◆ **Try it**
The lines to reproduce run from the one containing "yellow apple: 4 -> 5" through the end of the records below. Reproduce them exactly and add nothing.

◆ **Given data**

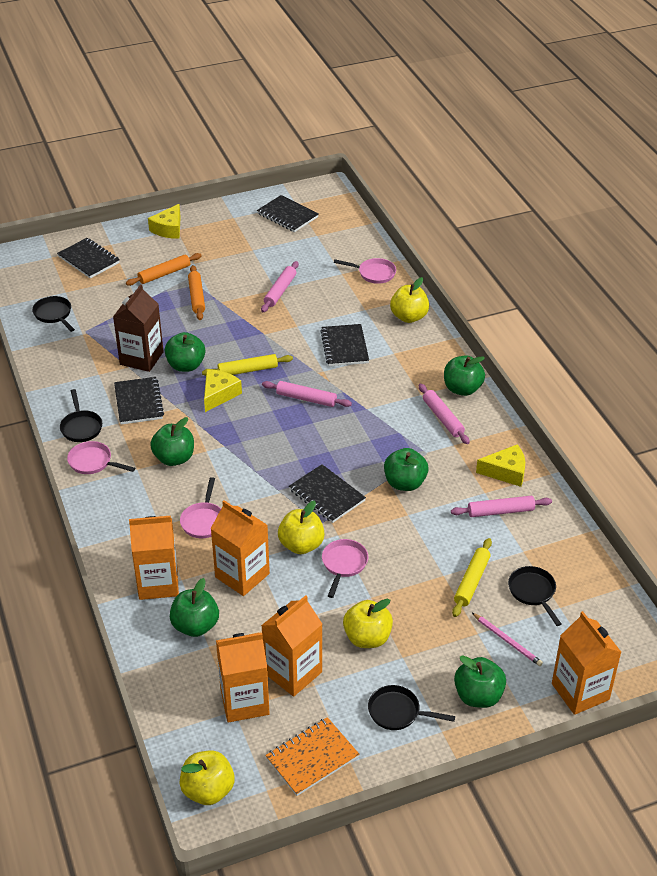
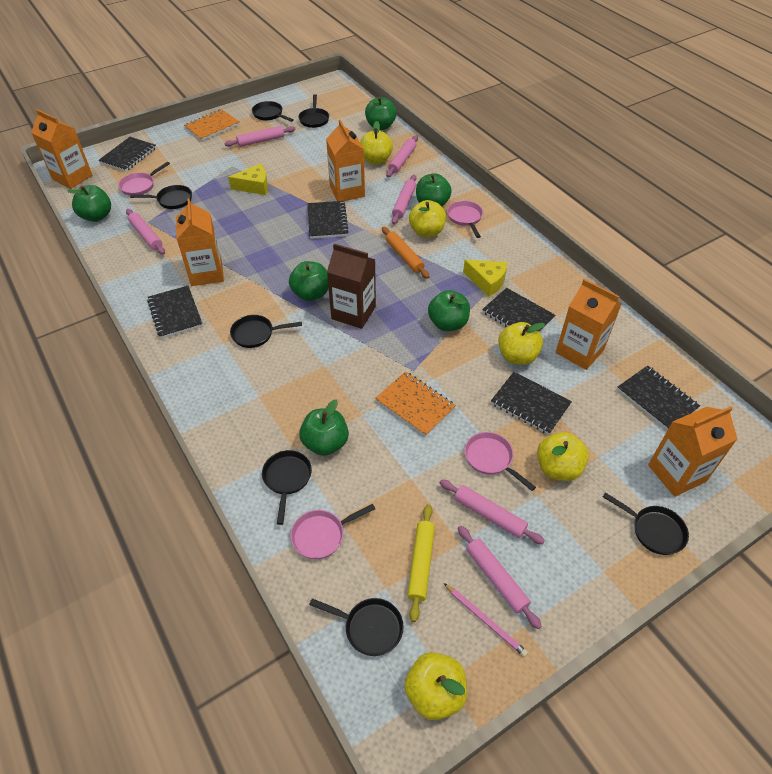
black notebook: 5 -> 6
black pan: 4 -> 7
orange notebook: 1 -> 2
orange rolling pin: 2 -> 1
pink rolling pin: 4 -> 6
yellow apple: 4 -> 5
yellow cheese: 3 -> 2
yellow rolling pin: 2 -> 1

◆ **Solution to this problem**
yellow apple: 4 -> 5
yellow cheese: 3 -> 2
yellow rolling pin: 2 -> 1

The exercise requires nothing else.